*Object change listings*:
======
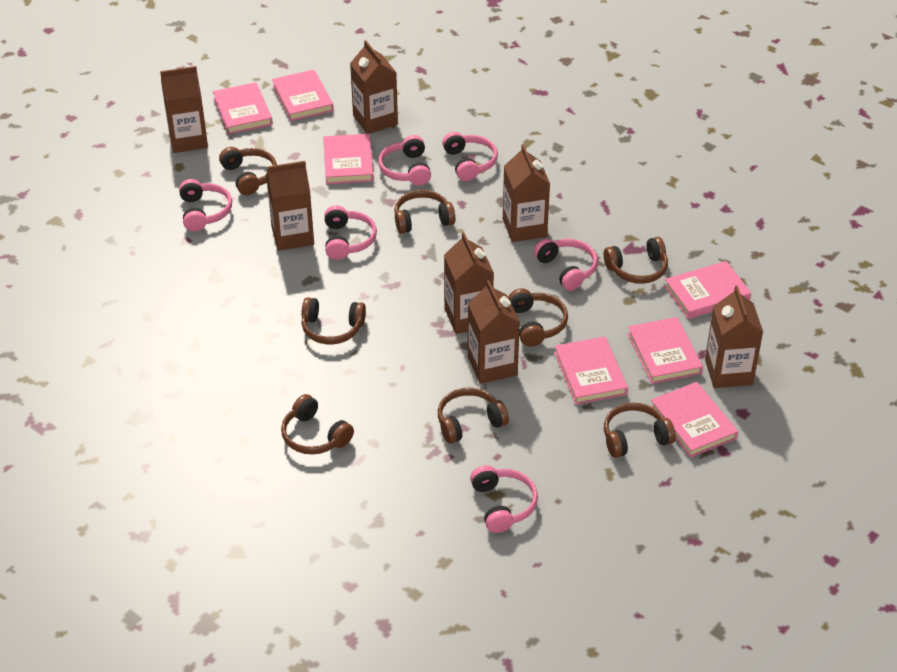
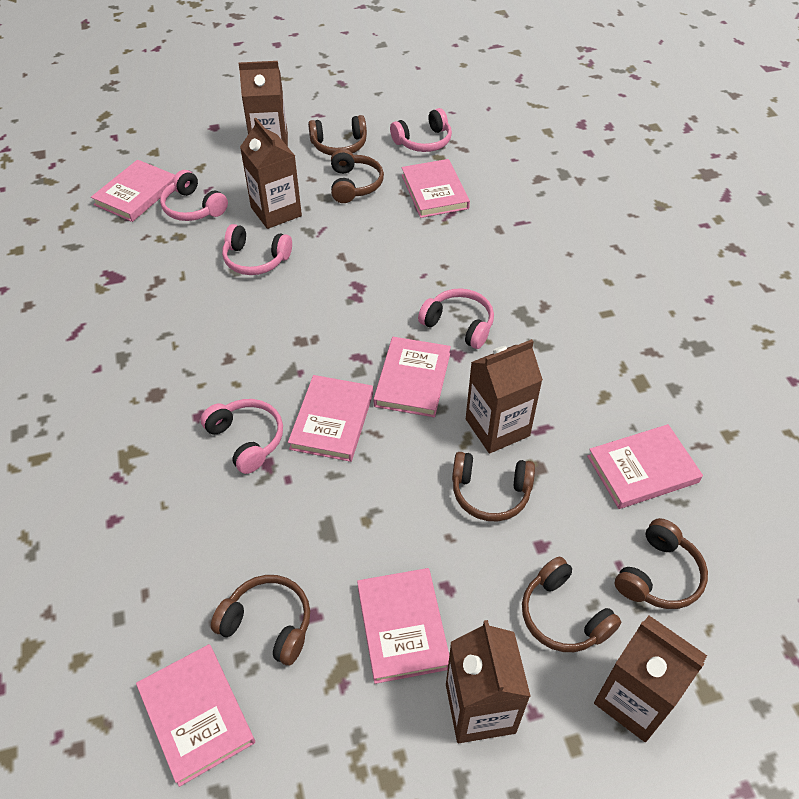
brown carton: 7 -> 5
brown headphones: 8 -> 6
pink headphones: 6 -> 5

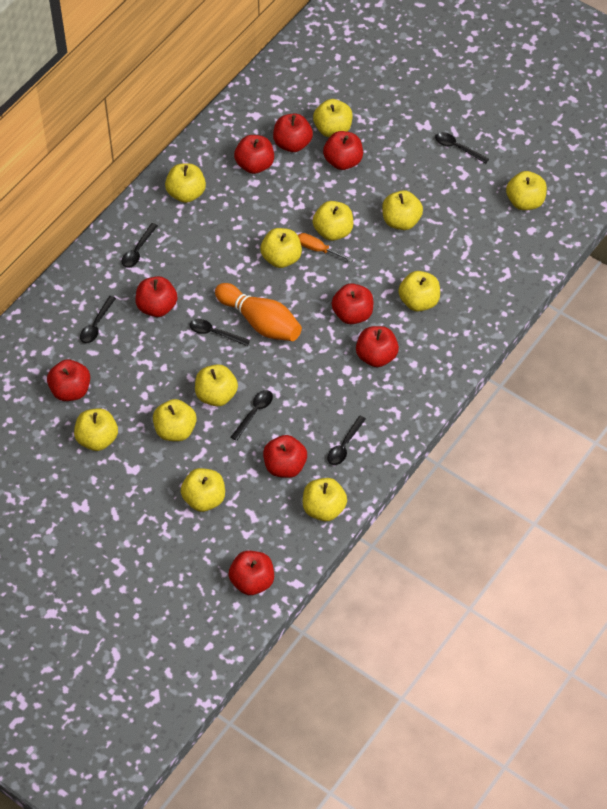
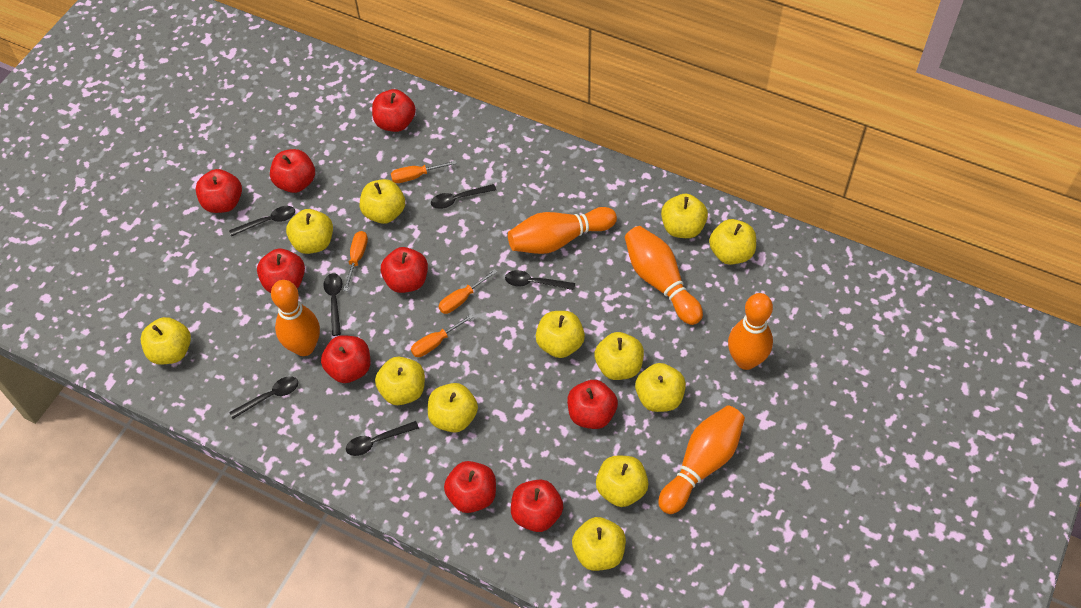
orange bowling pin: 1 -> 5
orange screwdriver: 1 -> 4

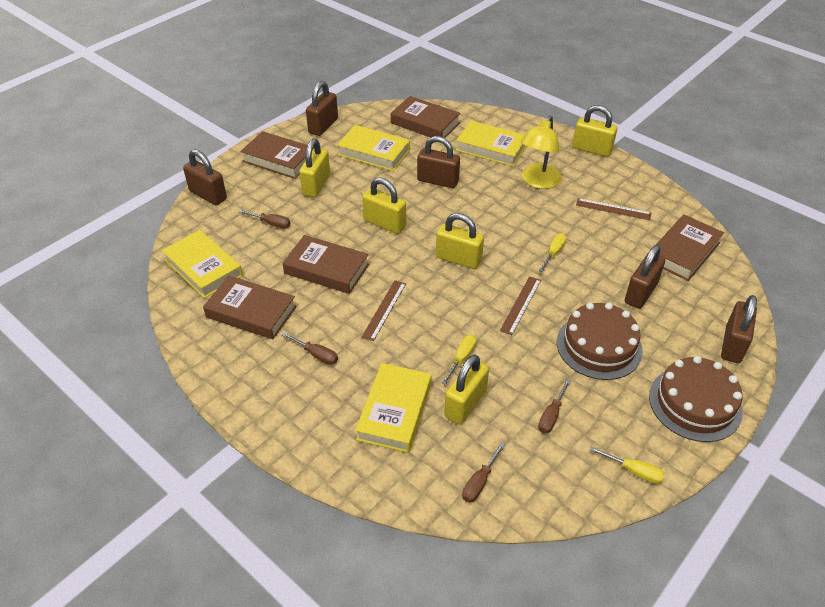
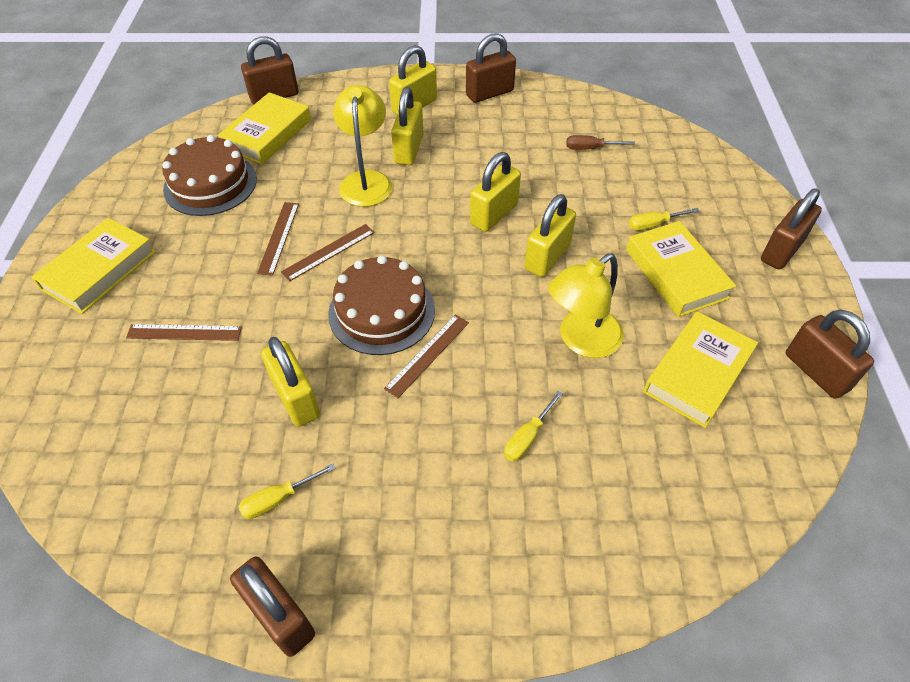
brown book: 5 -> 0
brown ruler: 3 -> 4
brown screwdriver: 4 -> 1
yellow lamp: 1 -> 2

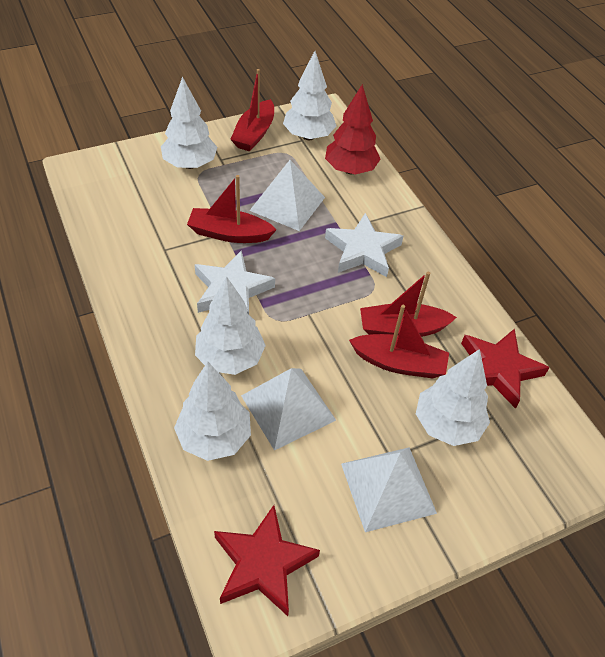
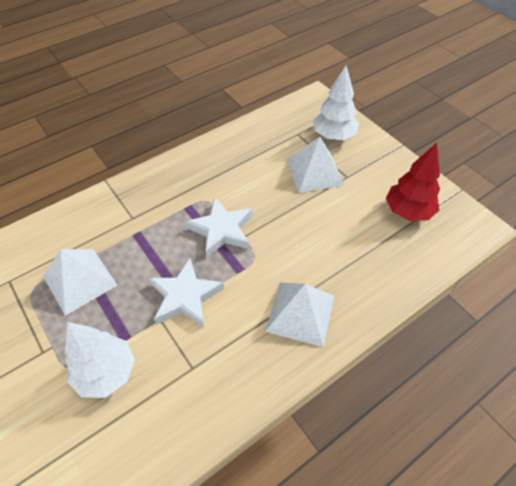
red boat: 4 -> 0
red star: 2 -> 0
white tree: 5 -> 2

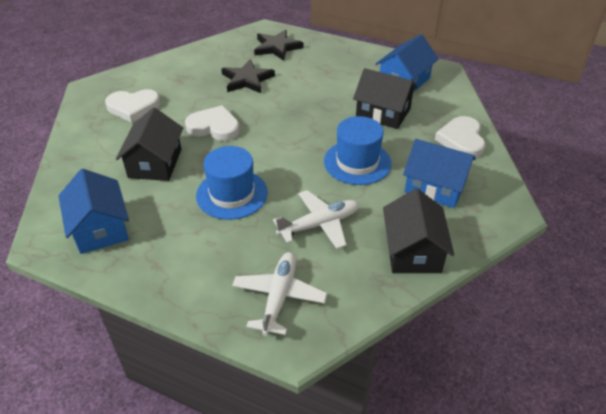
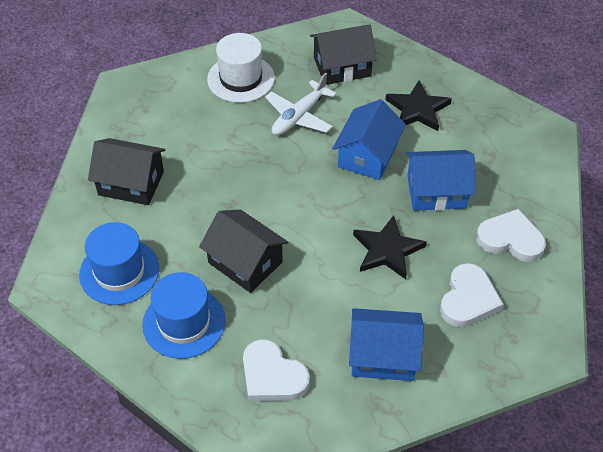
white hat: 0 -> 1
white plane: 2 -> 1

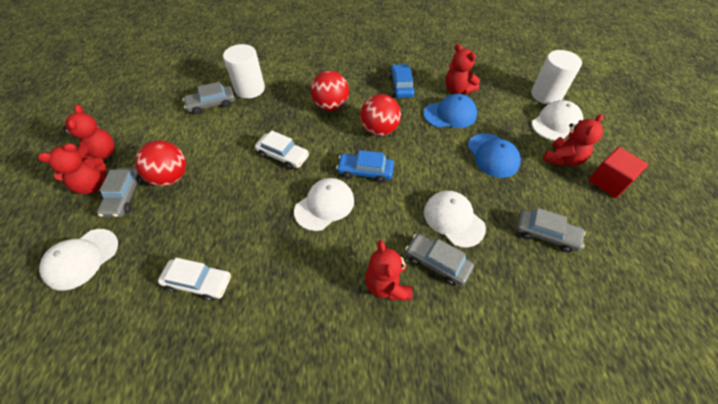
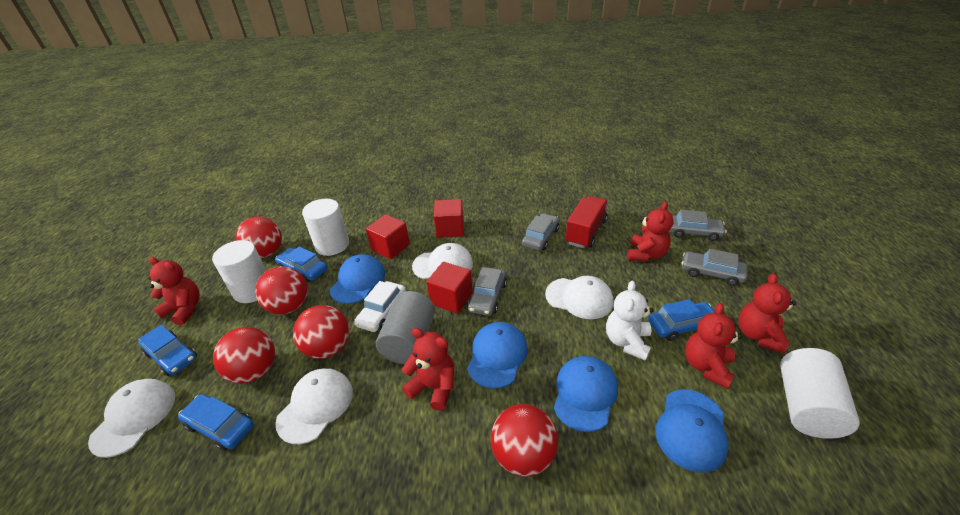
blue cap: 2 -> 4
blue car: 2 -> 4
grey cylinder: 0 -> 1
red ball: 3 -> 5
red cube: 1 -> 3
red truck: 0 -> 1
white car: 2 -> 1
white cylinder: 2 -> 3
white teddy bear: 0 -> 1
======
*Work instruction*: The records, exactly as written but without images, should be returned.

*Output below*:
brown carton: 7 -> 5
brown headphones: 8 -> 6
pink headphones: 6 -> 5

orange bowling pin: 1 -> 5
orange screwdriver: 1 -> 4

brown book: 5 -> 0
brown ruler: 3 -> 4
brown screwdriver: 4 -> 1
yellow lamp: 1 -> 2

red boat: 4 -> 0
red star: 2 -> 0
white tree: 5 -> 2

white hat: 0 -> 1
white plane: 2 -> 1

blue cap: 2 -> 4
blue car: 2 -> 4
grey cylinder: 0 -> 1
red ball: 3 -> 5
red cube: 1 -> 3
red truck: 0 -> 1
white car: 2 -> 1
white cylinder: 2 -> 3
white teddy bear: 0 -> 1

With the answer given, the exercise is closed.